### Instruction
Scan the records for lines with the word "moved", and copy every such line.

Stored records:

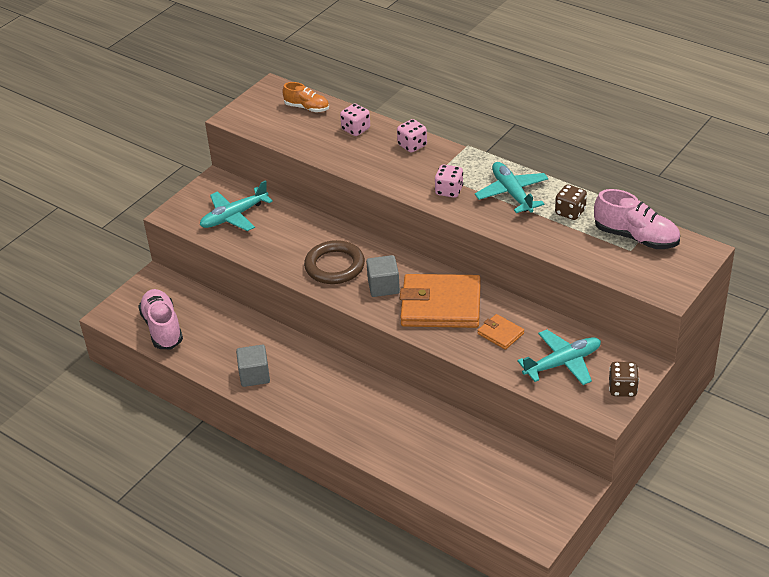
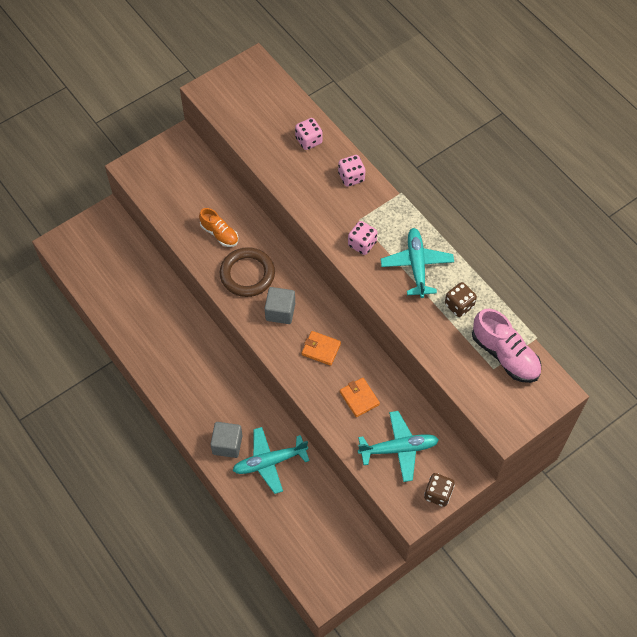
camera: 15 degrees right, 20 degrees up
pink shoe [138,289,183,349] -> none
turquoise plane [200,180,273,231] -> turquoise plane moved to [232,427,310,494]
grey cube [236,345,270,387] -> grey cube moved to [210,422,242,458]
orange shoe [282,82,329,112] -> orange shoe moved to [199,208,238,247]
orange wallet [400,274,481,328] -> orange wallet [302,331,341,366], size x0.46

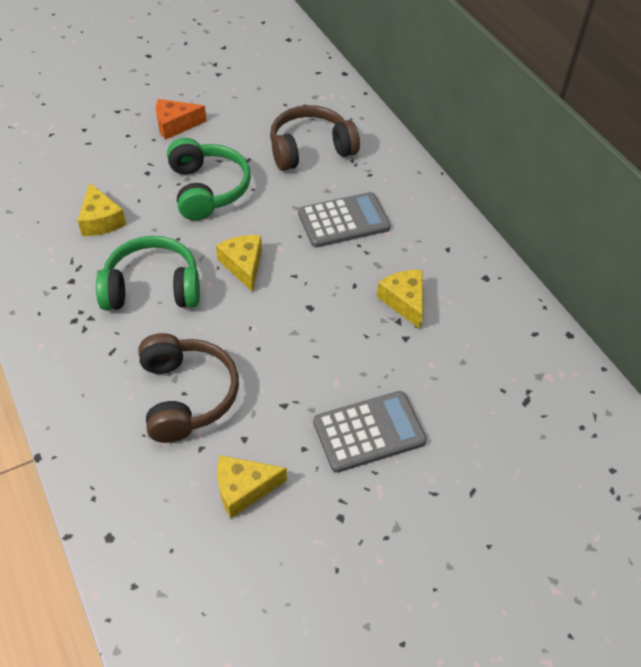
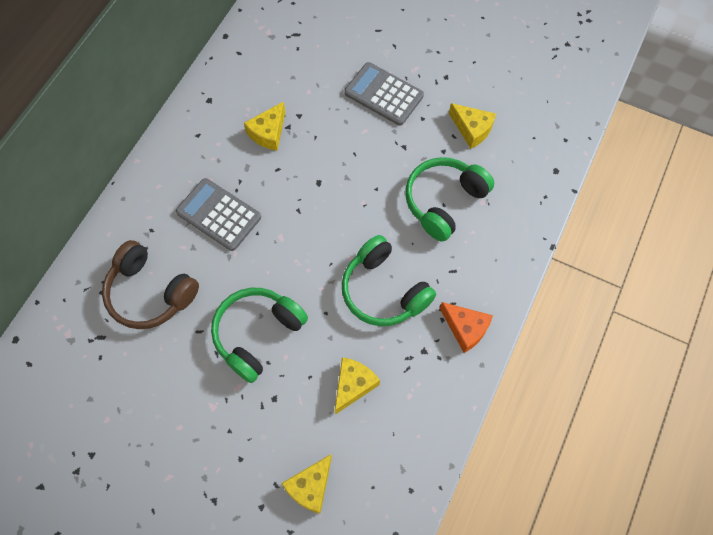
camera: 125 degrees left, 15 degrees up
brown headphones [138,333,239,443] -> green headphones [405,157,494,242]
orange cheese [156,99,207,140] -> orange cheese moved to [440,302,493,353]
yellow cheese [216,235,262,292] -> yellow cheese moved to [281,454,332,514]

### Solution for this task
turquoise plane [200,180,273,231] -> turquoise plane moved to [232,427,310,494]
grey cube [236,345,270,387] -> grey cube moved to [210,422,242,458]
orange shoe [282,82,329,112] -> orange shoe moved to [199,208,238,247]
orange cheese [156,99,207,140] -> orange cheese moved to [440,302,493,353]
yellow cheese [216,235,262,292] -> yellow cheese moved to [281,454,332,514]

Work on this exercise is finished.